- [INFORMATION]:
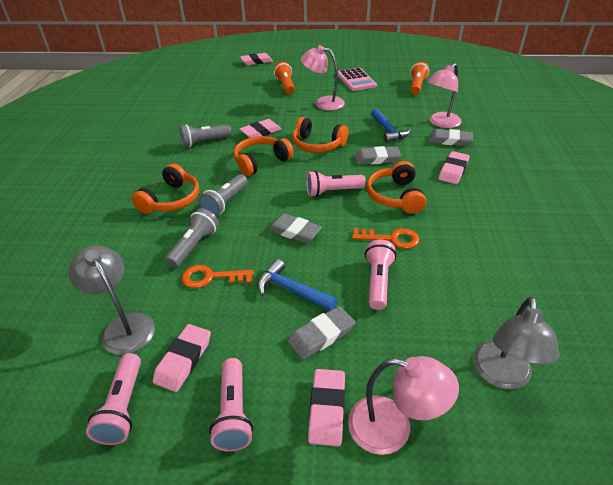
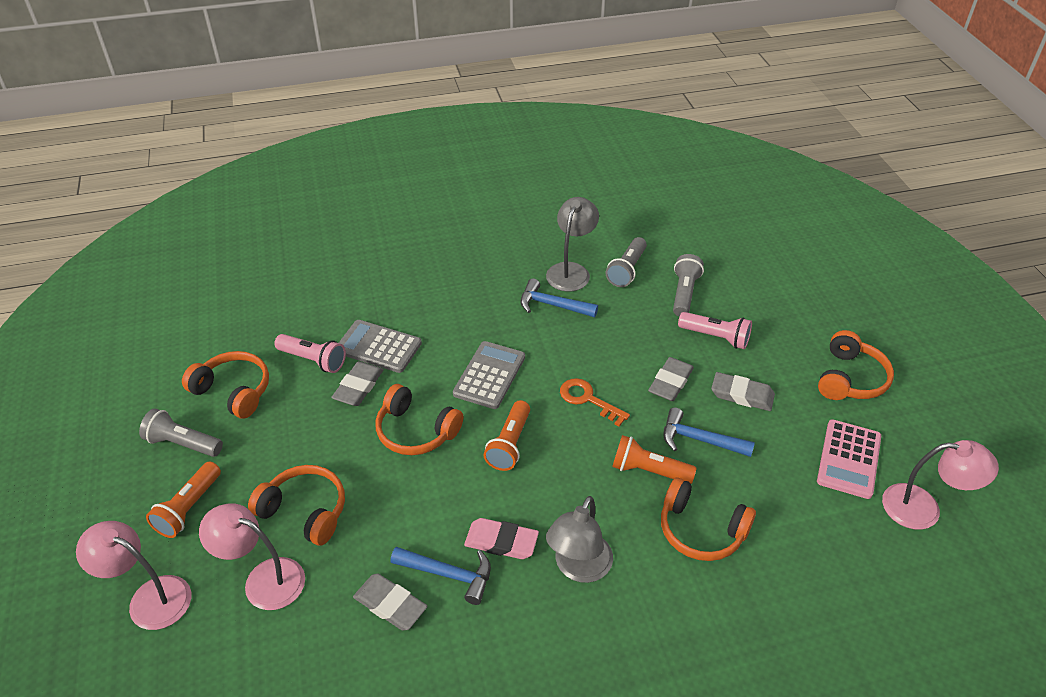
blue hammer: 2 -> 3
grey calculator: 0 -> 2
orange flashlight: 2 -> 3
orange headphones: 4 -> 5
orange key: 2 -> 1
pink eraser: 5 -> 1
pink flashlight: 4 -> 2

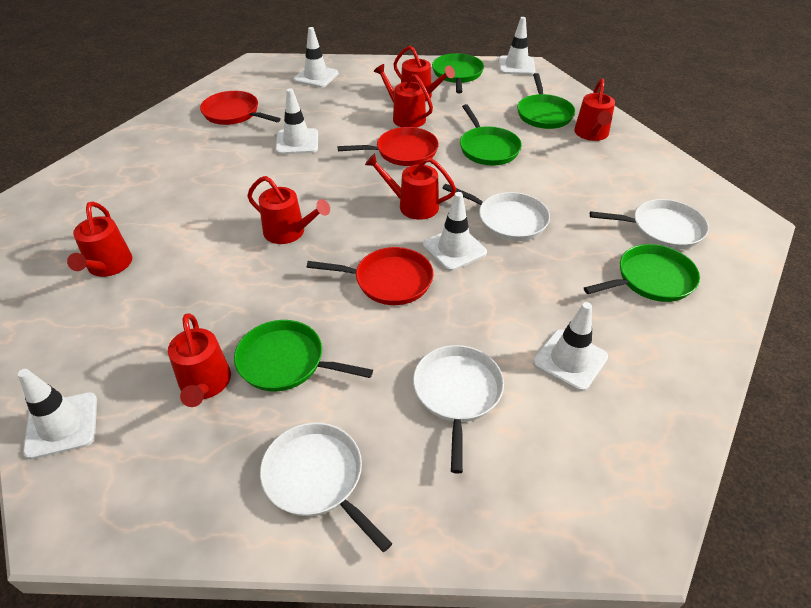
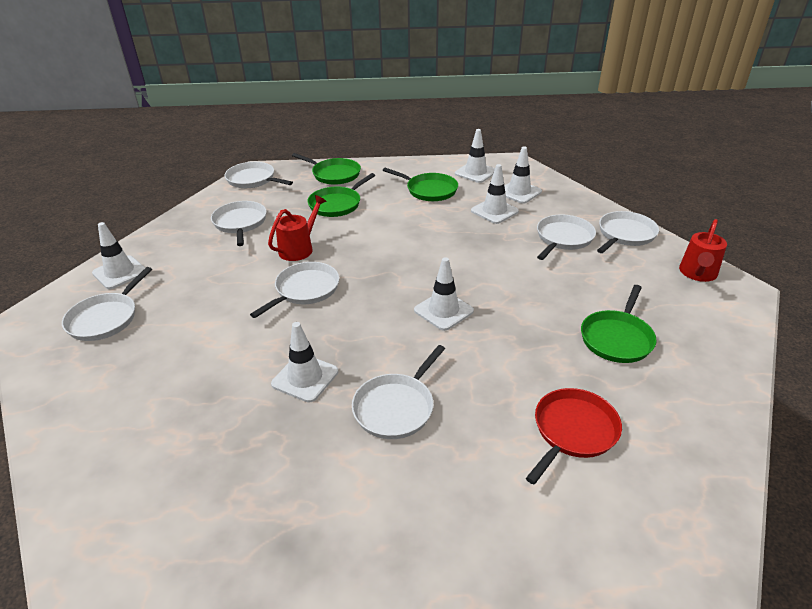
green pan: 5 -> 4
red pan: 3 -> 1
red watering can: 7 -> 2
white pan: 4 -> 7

- [TASK ITEM]: Copy whichever lines above contain the string "flashlight".

- [RESPONSE TO THIS EXERCISE]:
orange flashlight: 2 -> 3
pink flashlight: 4 -> 2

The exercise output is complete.